• _Try it_: Below are some entries. Reproduce them word for word.

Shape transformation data
=== Section Start ===

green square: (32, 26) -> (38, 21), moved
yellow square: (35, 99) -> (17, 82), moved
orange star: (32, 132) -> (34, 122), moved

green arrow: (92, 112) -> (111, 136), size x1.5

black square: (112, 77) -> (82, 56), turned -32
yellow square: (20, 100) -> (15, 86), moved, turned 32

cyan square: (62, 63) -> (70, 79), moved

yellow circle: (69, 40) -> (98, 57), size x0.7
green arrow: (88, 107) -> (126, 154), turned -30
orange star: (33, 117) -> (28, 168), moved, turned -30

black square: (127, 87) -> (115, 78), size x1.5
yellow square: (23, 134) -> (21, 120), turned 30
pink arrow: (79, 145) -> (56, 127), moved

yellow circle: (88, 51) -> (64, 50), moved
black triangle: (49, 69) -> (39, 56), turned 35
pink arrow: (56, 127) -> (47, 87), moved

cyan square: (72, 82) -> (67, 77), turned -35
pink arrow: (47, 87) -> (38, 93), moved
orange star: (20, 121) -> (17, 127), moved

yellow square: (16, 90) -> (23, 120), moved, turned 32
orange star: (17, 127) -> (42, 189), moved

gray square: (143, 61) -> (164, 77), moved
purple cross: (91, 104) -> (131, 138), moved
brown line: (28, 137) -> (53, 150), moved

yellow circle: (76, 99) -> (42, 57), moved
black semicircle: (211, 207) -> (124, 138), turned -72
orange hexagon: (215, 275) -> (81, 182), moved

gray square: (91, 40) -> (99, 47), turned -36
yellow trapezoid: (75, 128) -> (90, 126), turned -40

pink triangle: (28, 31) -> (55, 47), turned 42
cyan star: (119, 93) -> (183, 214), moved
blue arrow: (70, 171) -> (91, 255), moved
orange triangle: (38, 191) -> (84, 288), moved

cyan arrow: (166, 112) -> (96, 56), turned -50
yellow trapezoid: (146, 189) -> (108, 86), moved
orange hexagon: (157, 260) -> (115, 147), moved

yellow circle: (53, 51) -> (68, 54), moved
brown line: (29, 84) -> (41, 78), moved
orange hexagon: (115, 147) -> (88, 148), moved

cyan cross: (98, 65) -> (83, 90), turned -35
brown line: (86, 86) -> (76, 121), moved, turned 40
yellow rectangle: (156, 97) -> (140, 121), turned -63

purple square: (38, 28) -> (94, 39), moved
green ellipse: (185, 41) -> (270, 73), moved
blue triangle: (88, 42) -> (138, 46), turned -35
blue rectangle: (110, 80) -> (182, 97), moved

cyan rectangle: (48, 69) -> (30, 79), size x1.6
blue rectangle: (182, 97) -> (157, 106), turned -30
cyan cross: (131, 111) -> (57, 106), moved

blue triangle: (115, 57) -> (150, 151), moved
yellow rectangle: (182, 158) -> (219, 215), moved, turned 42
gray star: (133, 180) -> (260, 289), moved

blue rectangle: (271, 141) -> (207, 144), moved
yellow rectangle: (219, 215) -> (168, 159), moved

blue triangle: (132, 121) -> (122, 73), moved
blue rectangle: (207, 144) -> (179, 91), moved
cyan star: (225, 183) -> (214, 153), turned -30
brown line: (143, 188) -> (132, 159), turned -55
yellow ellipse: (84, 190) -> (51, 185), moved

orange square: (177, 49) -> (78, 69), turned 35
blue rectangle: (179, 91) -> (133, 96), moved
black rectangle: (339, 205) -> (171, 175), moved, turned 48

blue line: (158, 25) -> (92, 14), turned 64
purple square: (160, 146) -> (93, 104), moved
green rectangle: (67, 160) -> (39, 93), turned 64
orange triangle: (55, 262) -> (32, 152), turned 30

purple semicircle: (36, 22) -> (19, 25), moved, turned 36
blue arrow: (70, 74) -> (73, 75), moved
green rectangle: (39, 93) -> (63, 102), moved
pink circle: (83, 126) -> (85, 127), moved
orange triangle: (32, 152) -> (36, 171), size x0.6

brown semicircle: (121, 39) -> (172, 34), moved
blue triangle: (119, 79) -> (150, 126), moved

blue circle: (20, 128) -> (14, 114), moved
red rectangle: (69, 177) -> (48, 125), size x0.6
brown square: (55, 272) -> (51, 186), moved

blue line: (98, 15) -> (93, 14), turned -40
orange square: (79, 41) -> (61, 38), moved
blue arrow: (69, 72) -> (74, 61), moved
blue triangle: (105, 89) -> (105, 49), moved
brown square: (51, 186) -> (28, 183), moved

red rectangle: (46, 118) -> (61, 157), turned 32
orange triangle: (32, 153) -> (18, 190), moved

=== Section End ===

• _Answer_:
green square: (32, 26) -> (38, 21), moved
yellow square: (35, 99) -> (17, 82), moved
orange star: (32, 132) -> (34, 122), moved

green arrow: (92, 112) -> (111, 136), size x1.5

black square: (112, 77) -> (82, 56), turned -32
yellow square: (20, 100) -> (15, 86), moved, turned 32

cyan square: (62, 63) -> (70, 79), moved

yellow circle: (69, 40) -> (98, 57), size x0.7
green arrow: (88, 107) -> (126, 154), turned -30
orange star: (33, 117) -> (28, 168), moved, turned -30

black square: (127, 87) -> (115, 78), size x1.5
yellow square: (23, 134) -> (21, 120), turned 30
pink arrow: (79, 145) -> (56, 127), moved

yellow circle: (88, 51) -> (64, 50), moved
black triangle: (49, 69) -> (39, 56), turned 35
pink arrow: (56, 127) -> (47, 87), moved

cyan square: (72, 82) -> (67, 77), turned -35
pink arrow: (47, 87) -> (38, 93), moved
orange star: (20, 121) -> (17, 127), moved

yellow square: (16, 90) -> (23, 120), moved, turned 32
orange star: (17, 127) -> (42, 189), moved

gray square: (143, 61) -> (164, 77), moved
purple cross: (91, 104) -> (131, 138), moved
brown line: (28, 137) -> (53, 150), moved

yellow circle: (76, 99) -> (42, 57), moved
black semicircle: (211, 207) -> (124, 138), turned -72
orange hexagon: (215, 275) -> (81, 182), moved

gray square: (91, 40) -> (99, 47), turned -36
yellow trapezoid: (75, 128) -> (90, 126), turned -40

pink triangle: (28, 31) -> (55, 47), turned 42
cyan star: (119, 93) -> (183, 214), moved
blue arrow: (70, 171) -> (91, 255), moved
orange triangle: (38, 191) -> (84, 288), moved

cyan arrow: (166, 112) -> (96, 56), turned -50
yellow trapezoid: (146, 189) -> (108, 86), moved
orange hexagon: (157, 260) -> (115, 147), moved

yellow circle: (53, 51) -> (68, 54), moved
brown line: (29, 84) -> (41, 78), moved
orange hexagon: (115, 147) -> (88, 148), moved

cyan cross: (98, 65) -> (83, 90), turned -35
brown line: (86, 86) -> (76, 121), moved, turned 40
yellow rectangle: (156, 97) -> (140, 121), turned -63

purple square: (38, 28) -> (94, 39), moved
green ellipse: (185, 41) -> (270, 73), moved
blue triangle: (88, 42) -> (138, 46), turned -35
blue rectangle: (110, 80) -> (182, 97), moved

cyan rectangle: (48, 69) -> (30, 79), size x1.6
blue rectangle: (182, 97) -> (157, 106), turned -30
cyan cross: (131, 111) -> (57, 106), moved

blue triangle: (115, 57) -> (150, 151), moved
yellow rectangle: (182, 158) -> (219, 215), moved, turned 42
gray star: (133, 180) -> (260, 289), moved

blue rectangle: (271, 141) -> (207, 144), moved
yellow rectangle: (219, 215) -> (168, 159), moved

blue triangle: (132, 121) -> (122, 73), moved
blue rectangle: (207, 144) -> (179, 91), moved
cyan star: (225, 183) -> (214, 153), turned -30
brown line: (143, 188) -> (132, 159), turned -55
yellow ellipse: (84, 190) -> (51, 185), moved

orange square: (177, 49) -> (78, 69), turned 35
blue rectangle: (179, 91) -> (133, 96), moved
black rectangle: (339, 205) -> (171, 175), moved, turned 48

blue line: (158, 25) -> (92, 14), turned 64
purple square: (160, 146) -> (93, 104), moved
green rectangle: (67, 160) -> (39, 93), turned 64
orange triangle: (55, 262) -> (32, 152), turned 30

purple semicircle: (36, 22) -> (19, 25), moved, turned 36
blue arrow: (70, 74) -> (73, 75), moved
green rectangle: (39, 93) -> (63, 102), moved
pink circle: (83, 126) -> (85, 127), moved
orange triangle: (32, 152) -> (36, 171), size x0.6

brown semicircle: (121, 39) -> (172, 34), moved
blue triangle: (119, 79) -> (150, 126), moved

blue circle: (20, 128) -> (14, 114), moved
red rectangle: (69, 177) -> (48, 125), size x0.6
brown square: (55, 272) -> (51, 186), moved

blue line: (98, 15) -> (93, 14), turned -40
orange square: (79, 41) -> (61, 38), moved
blue arrow: (69, 72) -> (74, 61), moved
blue triangle: (105, 89) -> (105, 49), moved
brown square: (51, 186) -> (28, 183), moved

red rectangle: (46, 118) -> (61, 157), turned 32
orange triangle: (32, 153) -> (18, 190), moved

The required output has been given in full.